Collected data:
%%

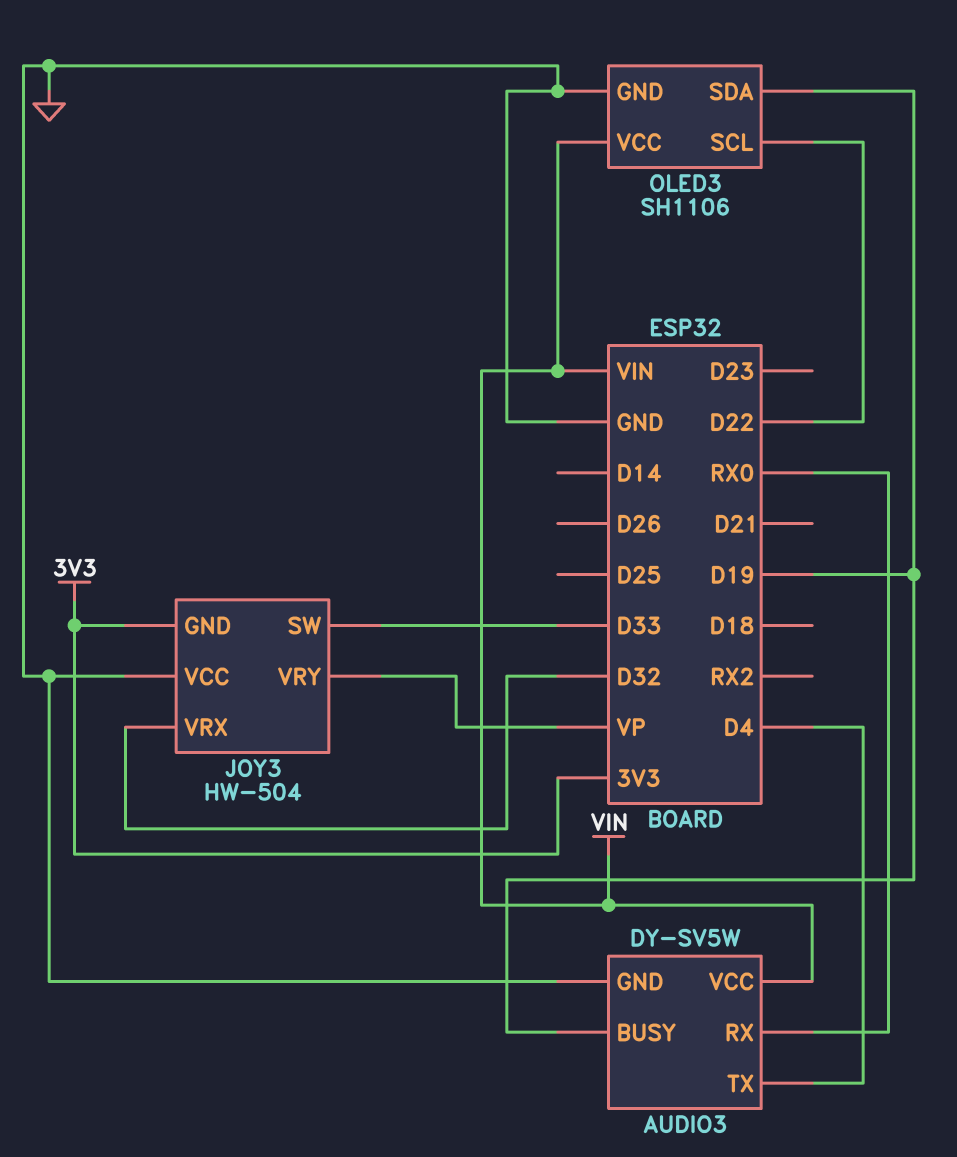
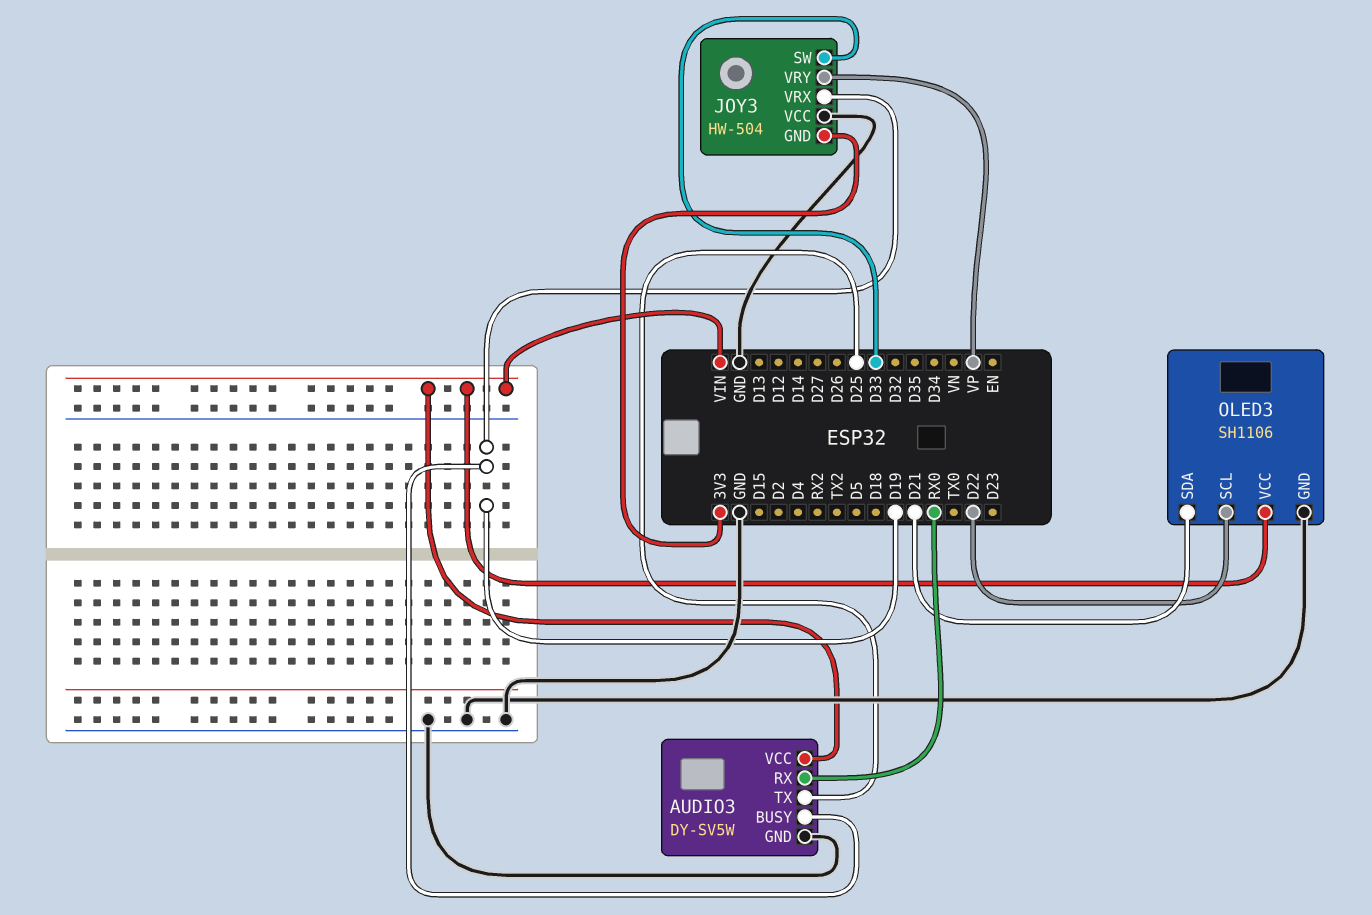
AUDIO3 pin TX: D4 -> D25
JOY3 pin VRX: D32 -> D19
OLED3 pin SDA: D19 -> D21

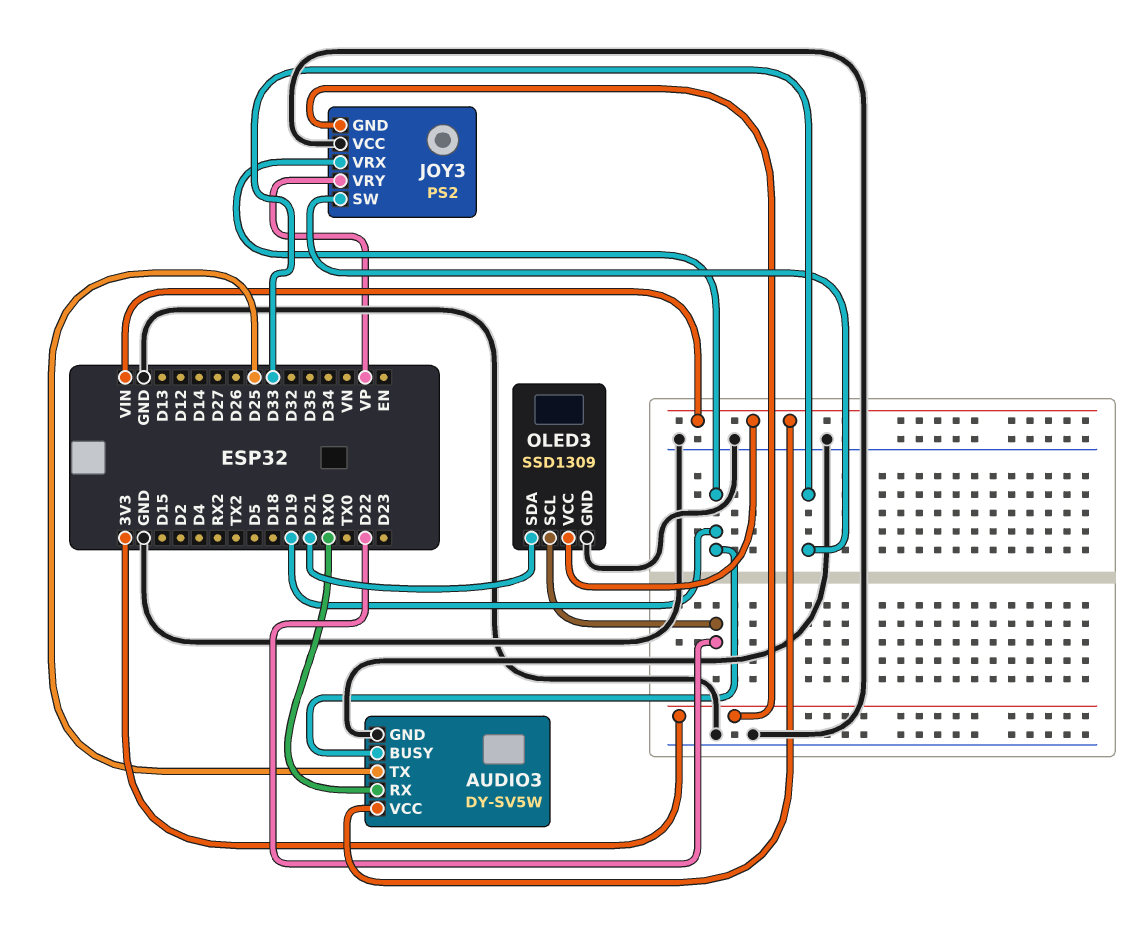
JOY3: HW-504 -> PS2
OLED3: SH1106 -> SSD1309

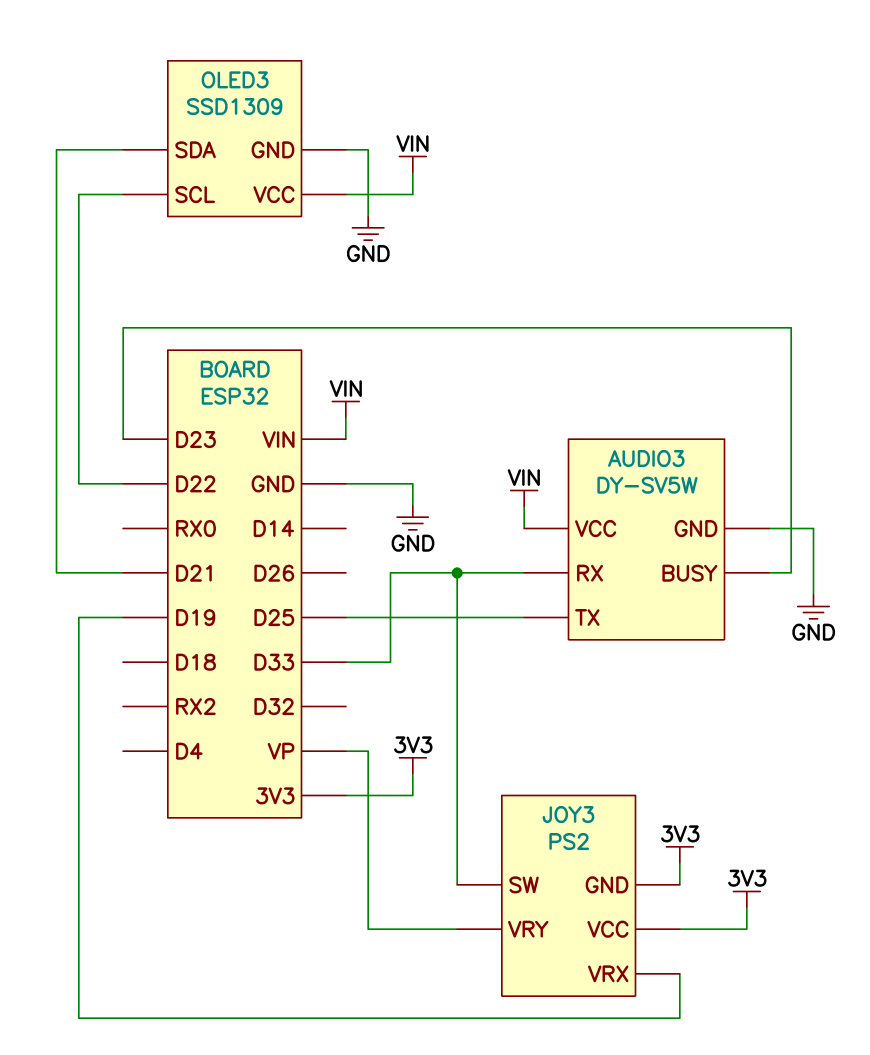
AUDIO3 pin BUSY: D19 -> D23
AUDIO3 pin RX: RX0 -> D33
JOY3 pin VCC: GND -> 3V3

%%

**Work to be completed:** Give back, word for word, the lines from the one with "JOY3: HW-504 -> PS2" to the end of the records above, and no pictures.

**Your response:**
JOY3: HW-504 -> PS2
OLED3: SH1106 -> SSD1309

AUDIO3 pin BUSY: D19 -> D23
AUDIO3 pin RX: RX0 -> D33
JOY3 pin VCC: GND -> 3V3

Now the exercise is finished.